**Required action:** Output every record exactly, apart from its images.

**Object correspondence data:**
---------------

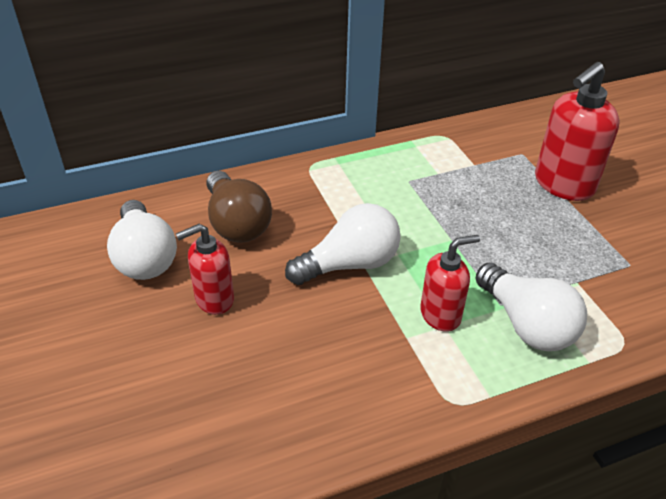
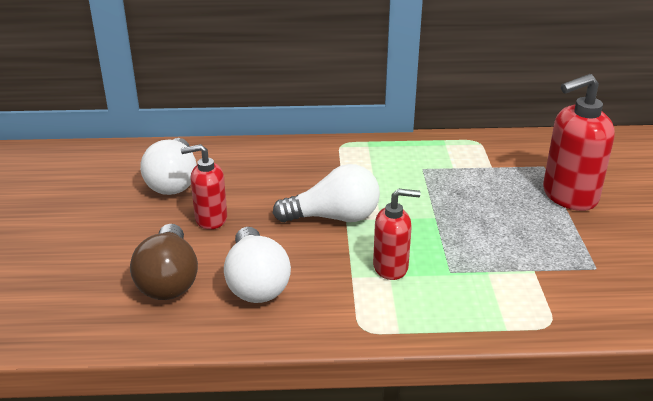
camera: 20 degrees right, 10 degrees down
(236, 223) = (257, 172): brown light bulb -> brown light bulb (169, 280)
(526, 324) = (465, 290): white light bulb -> white light bulb (256, 283)

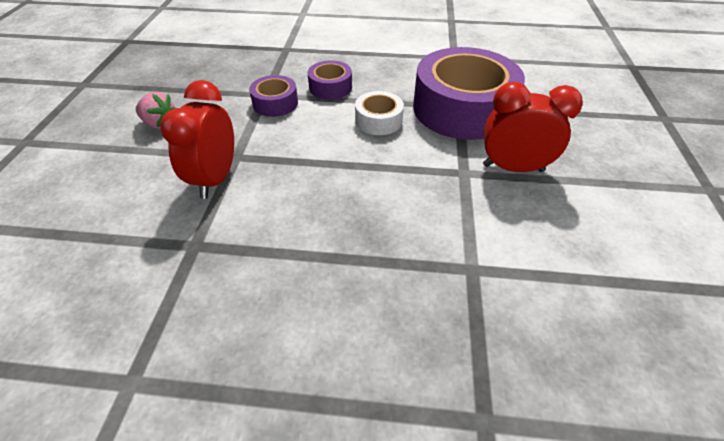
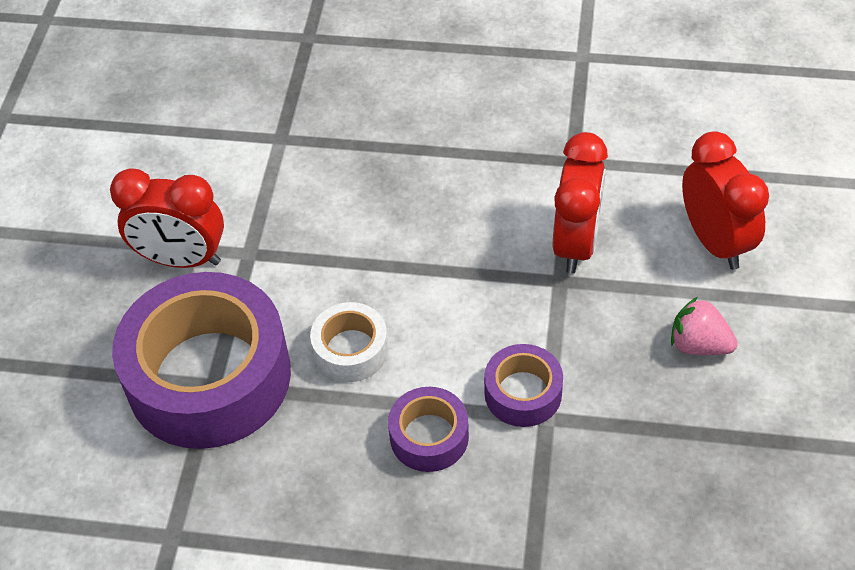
camera: 175 degrees left, 5 degrees up
(110, 180) = (715, 241): none -> red clock

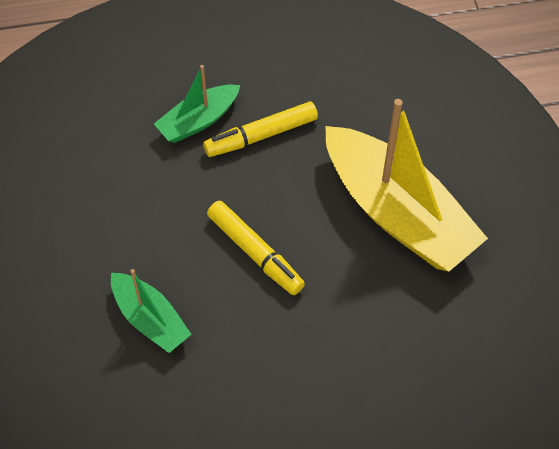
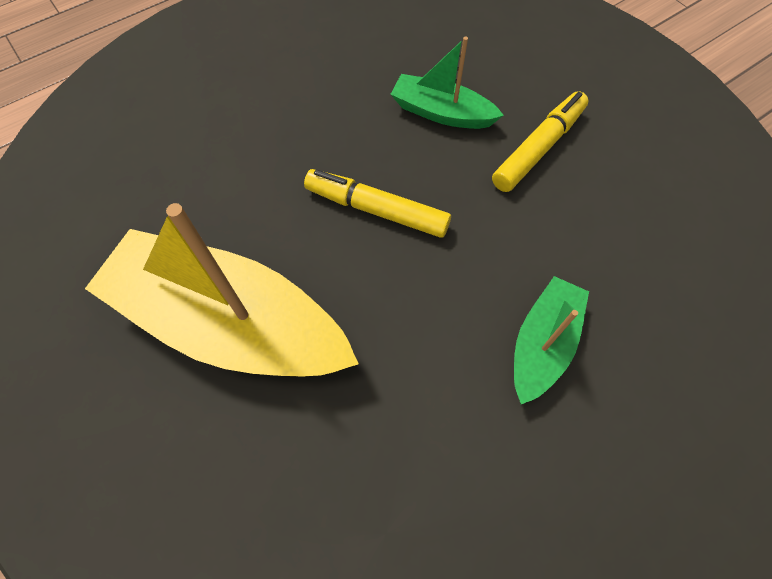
camera: 155 degrees right, 5 degrees up
(261, 135) = (450, 358): yellow marker -> yellow marker (538, 148)

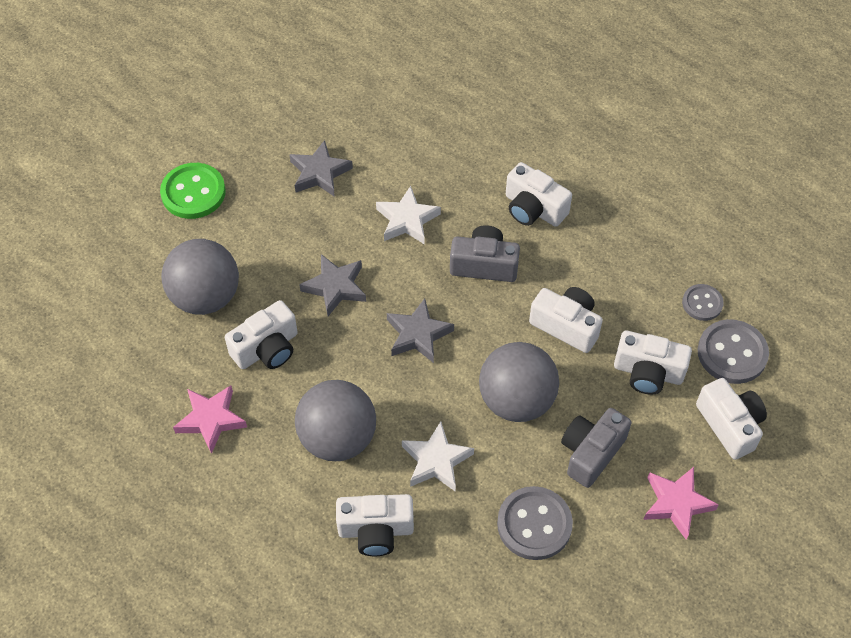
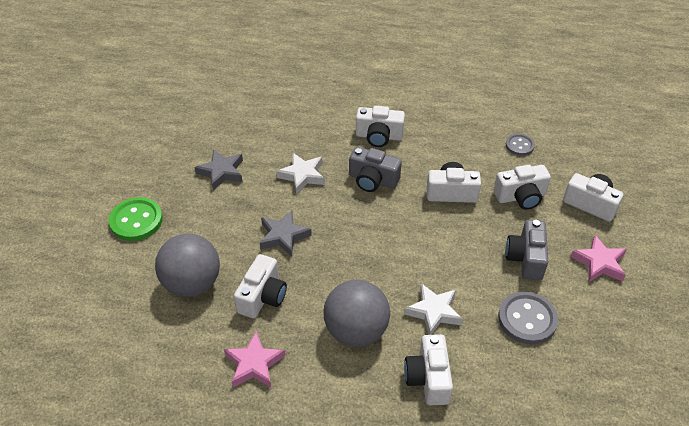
camera: 30 degrees left, 10 degrees down
(376, 530) = (428, 378): white camera -> white camera turned 120 degrees clockwise
(418, 334) = (361, 240): grey star -> none
(484, 265) = (373, 180): grey camera -> grey camera turned 135 degrees counterclockwise
(516, 400) = (455, 250): grey ball -> none
(732, 353) = (558, 165): grey button -> none

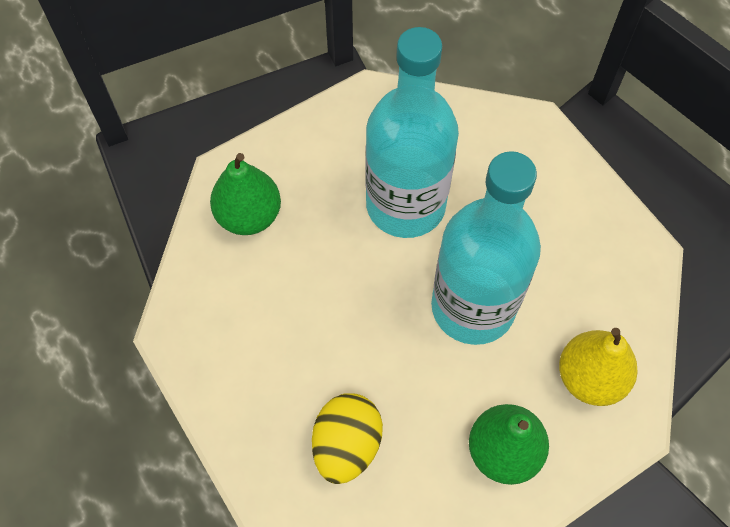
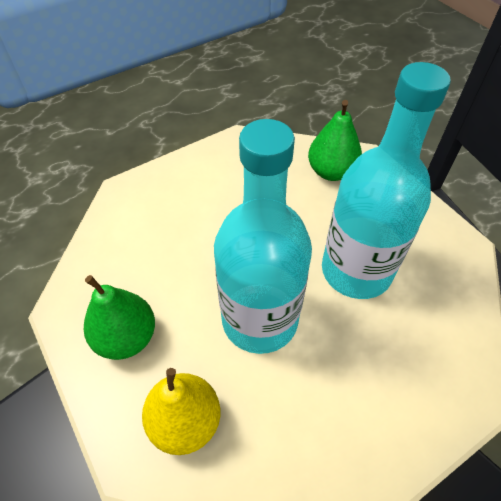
camera: 90 degrees right, 10 degrees down
(346, 445) = (149, 231): yellow egg -> none

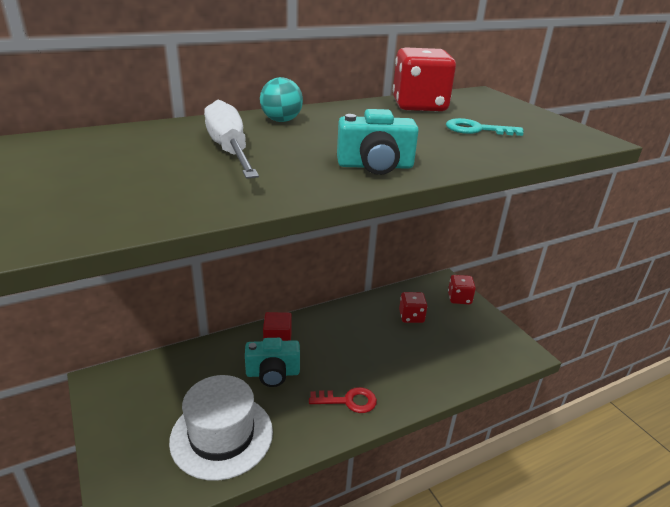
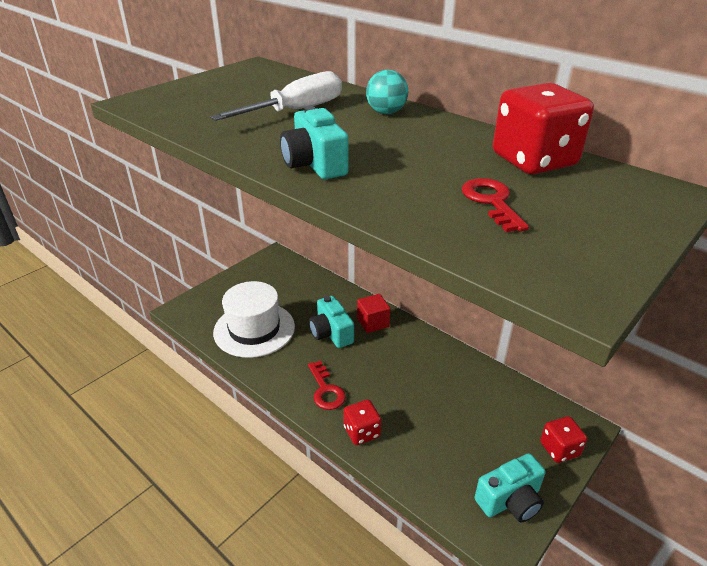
camera: 70 degrees right, 5 degrees up
(411, 316) = (482, 409): red dice -> red dice (361, 432)
(476, 129) = (491, 201): turquoise key -> red key
(494, 337) = (510, 500): none -> turquoise camera

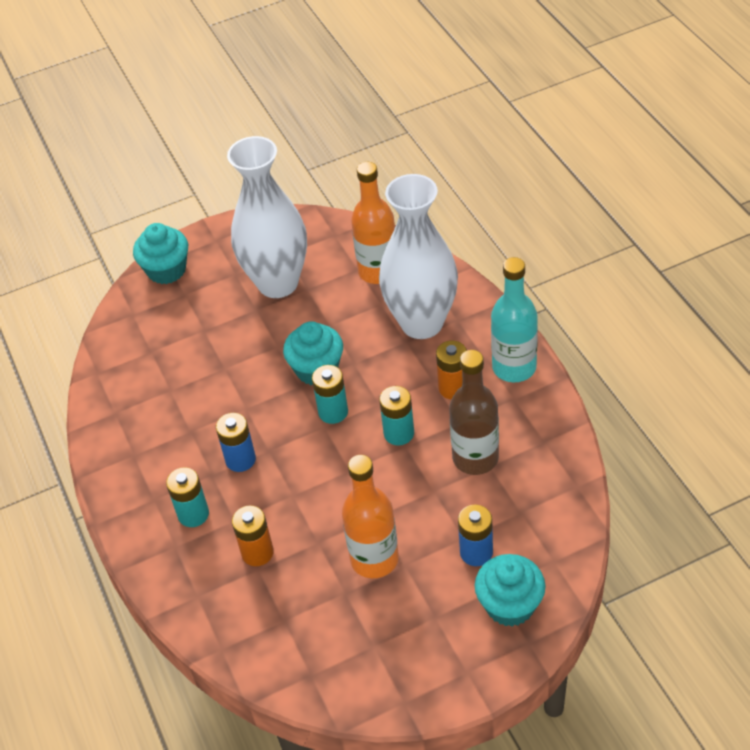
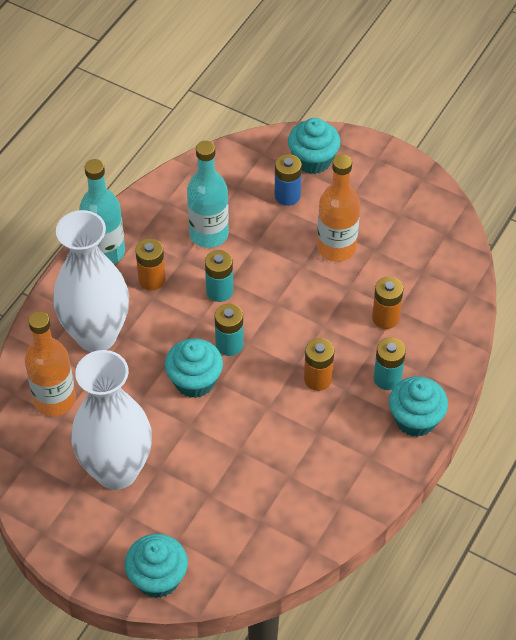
camera: 130 degrees left, 5 degrees up
(135, 511) = (415, 419): none -> turquoise cupcake
(240, 459) = (318, 379): blue battery -> orange battery
(475, 458) = (209, 234): brown bottle -> turquoise bottle

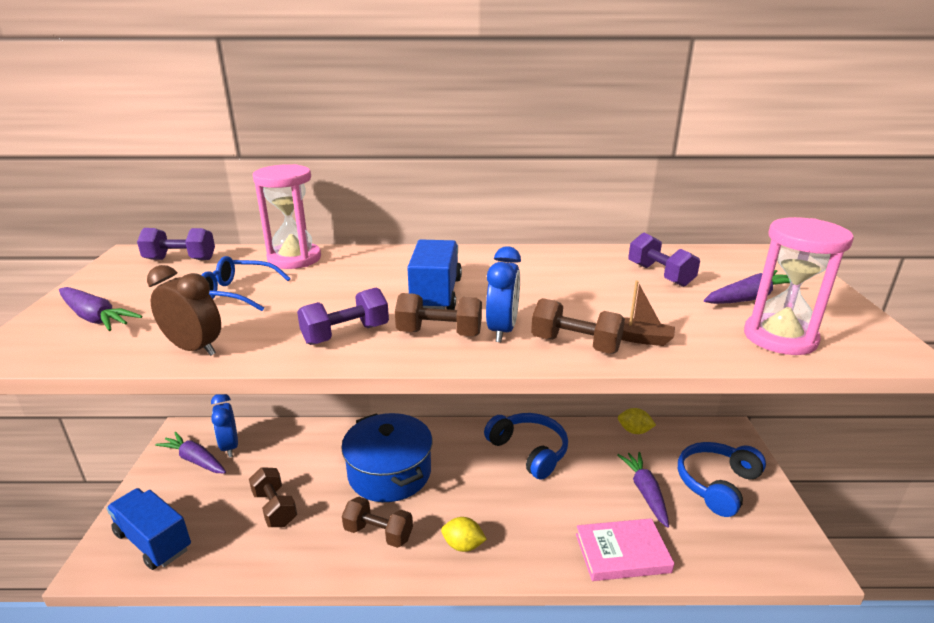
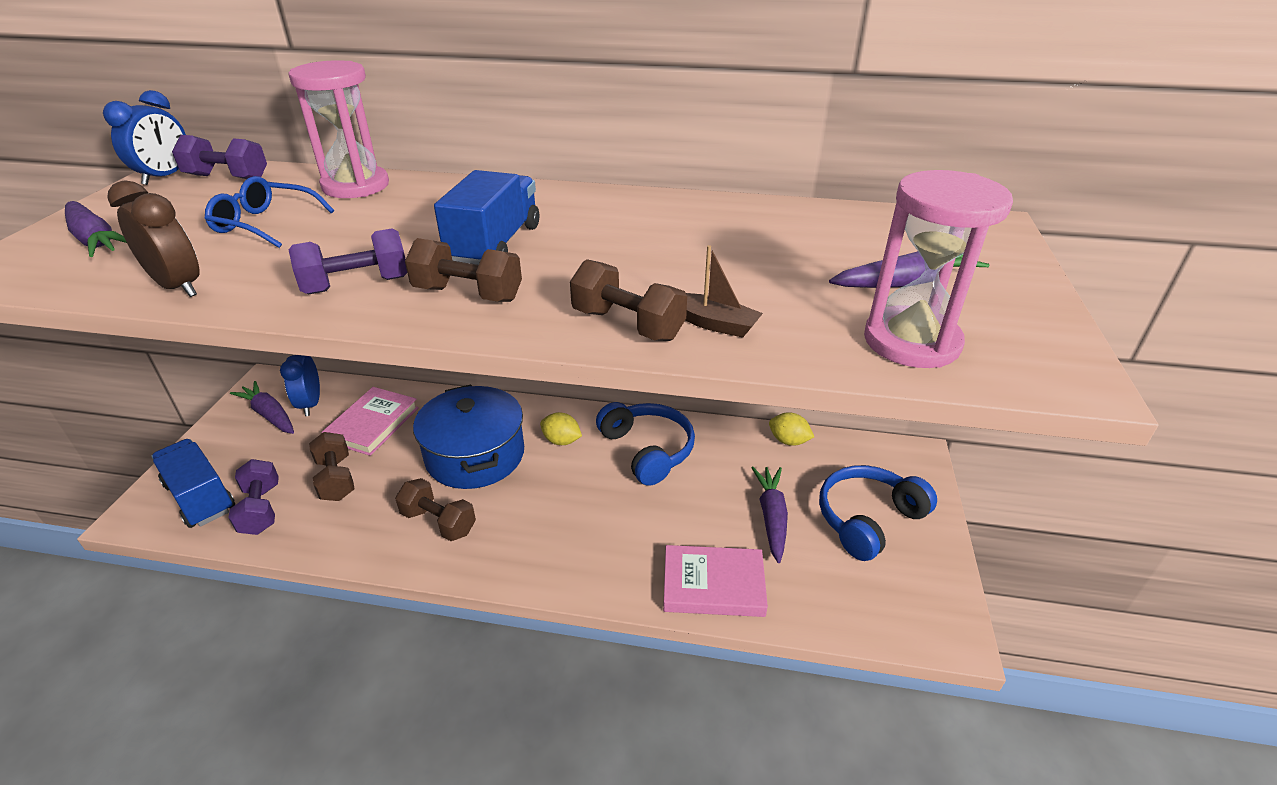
camera: 10 degrees right, 10 degrees up
(291, 457) = (372, 424): none -> pink book
(463, 545) = (529, 549): yellow lemon -> yellow lemon (561, 441)
(502, 330) = (547, 297): blue clock -> blue clock (166, 177)
(660, 275) = (802, 241): purple dumbbell -> purple dumbbell (261, 509)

---------------

**Exercise solution:**
camera: 20 degrees right, 10 degrees down
(236, 223) = (257, 172): brown light bulb -> brown light bulb (169, 280)
(526, 324) = (465, 290): white light bulb -> white light bulb (256, 283)

camera: 175 degrees left, 5 degrees up
(110, 180) = (715, 241): none -> red clock

camera: 155 degrees right, 5 degrees up
(261, 135) = (450, 358): yellow marker -> yellow marker (538, 148)

camera: 30 degrees left, 10 degrees down
(376, 530) = (428, 378): white camera -> white camera turned 120 degrees clockwise
(418, 334) = (361, 240): grey star -> none
(484, 265) = (373, 180): grey camera -> grey camera turned 135 degrees counterclockwise
(516, 400) = (455, 250): grey ball -> none
(732, 353) = (558, 165): grey button -> none

camera: 90 degrees right, 10 degrees down
(346, 445) = (149, 231): yellow egg -> none

camera: 70 degrees right, 5 degrees up
(411, 316) = (482, 409): red dice -> red dice (361, 432)
(476, 129) = (491, 201): turquoise key -> red key
(494, 337) = (510, 500): none -> turquoise camera

camera: 130 degrees left, 5 degrees up
(135, 511) = (415, 419): none -> turquoise cupcake
(240, 459) = (318, 379): blue battery -> orange battery
(475, 458) = (209, 234): brown bottle -> turquoise bottle

camera: 10 degrees right, 10 degrees up
(291, 457) = (372, 424): none -> pink book
(463, 545) = (529, 549): yellow lemon -> yellow lemon (561, 441)
(502, 330) = (547, 297): blue clock -> blue clock (166, 177)
(660, 275) = (802, 241): purple dumbbell -> purple dumbbell (261, 509)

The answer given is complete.